- _TASK ITEM_
Only the pictures should be dropped; copy the rest of the entries exactly.

Items listed in a dataset:
***
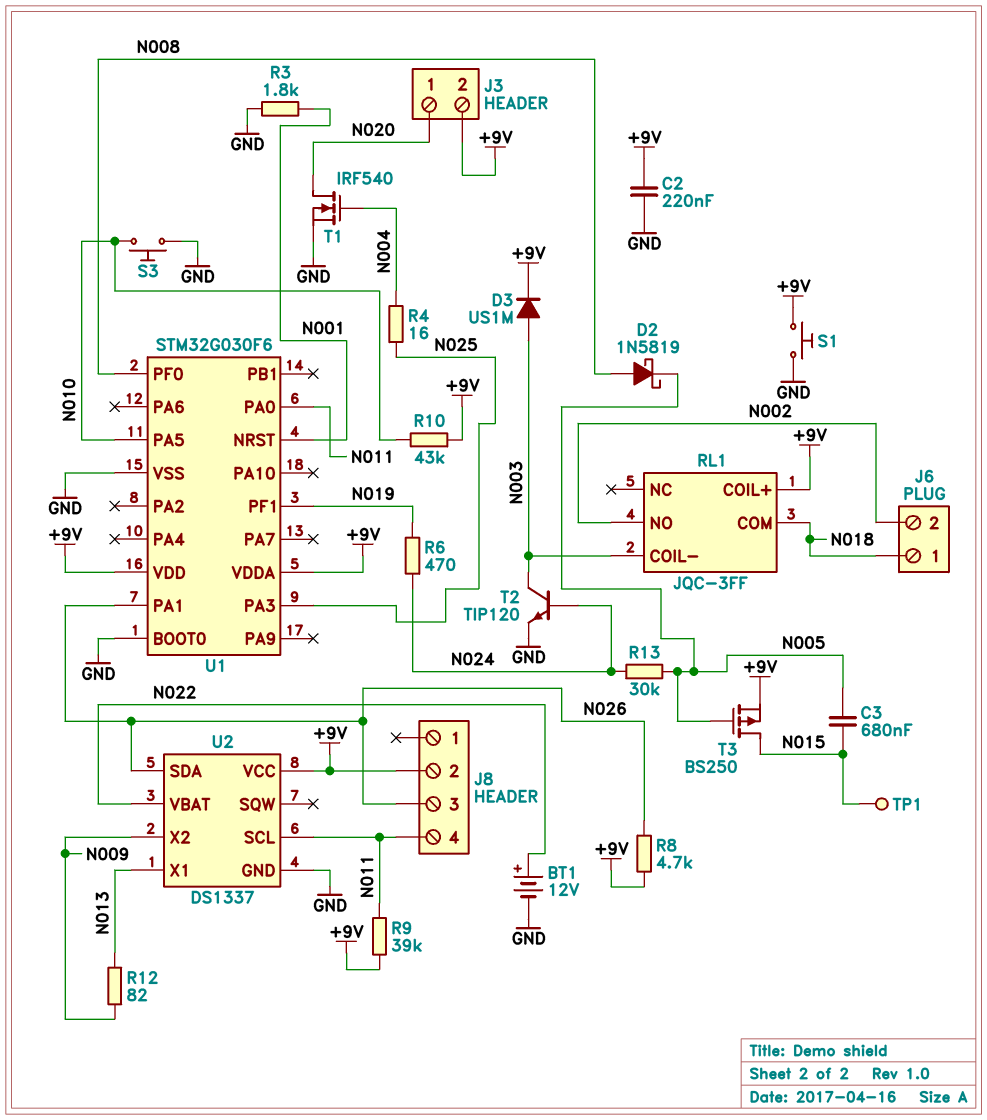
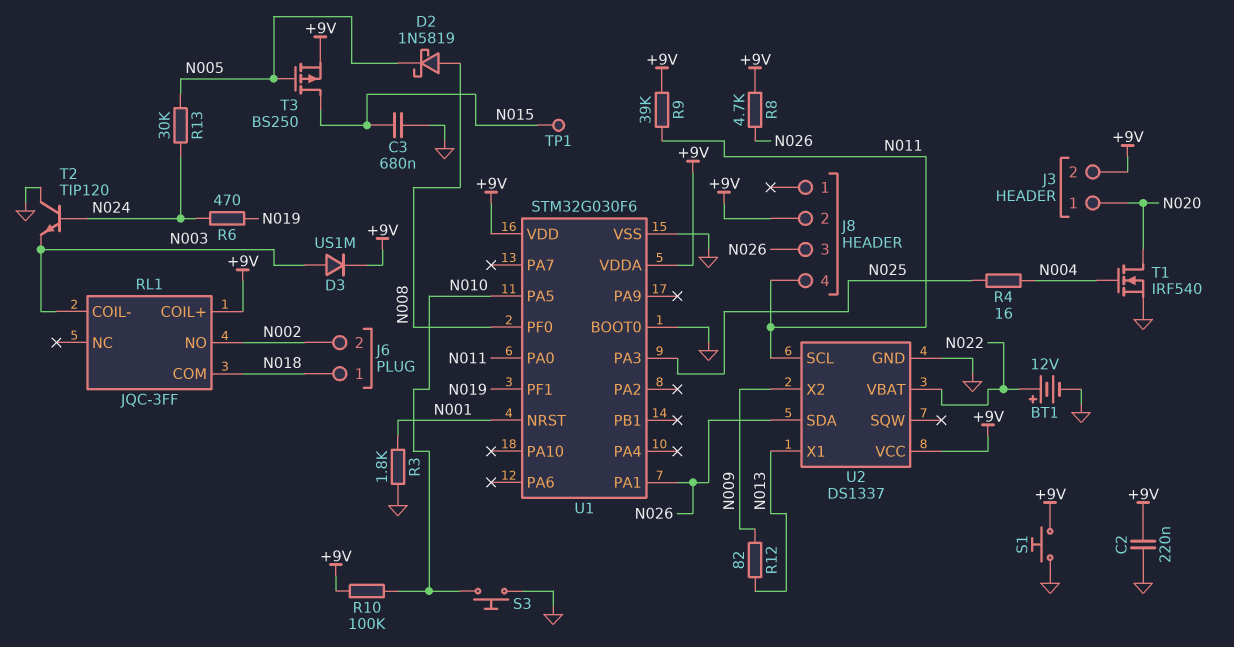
C3: 680nF (N005, N015) -> 680nF (GND, N015)
R10: 43k (+9V, N010) -> 100k (+9V, N010)
T2: NPN TIP120 (B N024, C N003, E GND) -> NPN TIP120 (B N024, C GND, E N003)

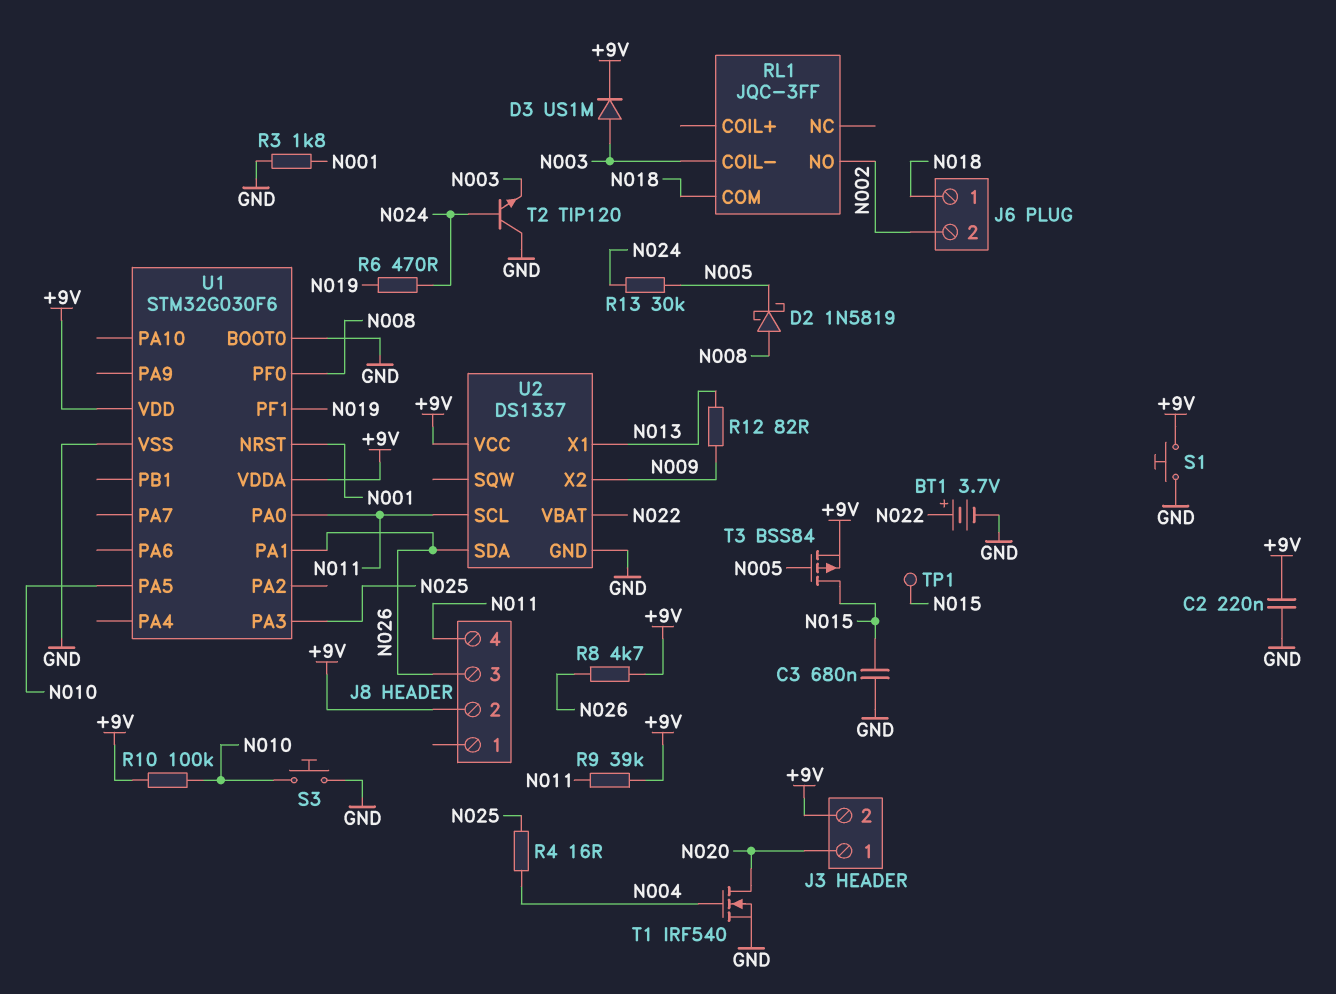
BT1: 12V (plus N022, minus GND) -> 3.7V (plus N022, minus GND)
RL1 pin COIL+: +9V -> none
T3: PMOS BS250 (G N005, D N015, S +9V) -> PMOS BSS84 (G N005, D N015, S +9V)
***
- _SOLVED EXERCISE_
C3: 680nF (N005, N015) -> 680nF (GND, N015)
R10: 43k (+9V, N010) -> 100k (+9V, N010)
T2: NPN TIP120 (B N024, C N003, E GND) -> NPN TIP120 (B N024, C GND, E N003)

BT1: 12V (plus N022, minus GND) -> 3.7V (plus N022, minus GND)
RL1 pin COIL+: +9V -> none
T3: PMOS BS250 (G N005, D N015, S +9V) -> PMOS BSS84 (G N005, D N015, S +9V)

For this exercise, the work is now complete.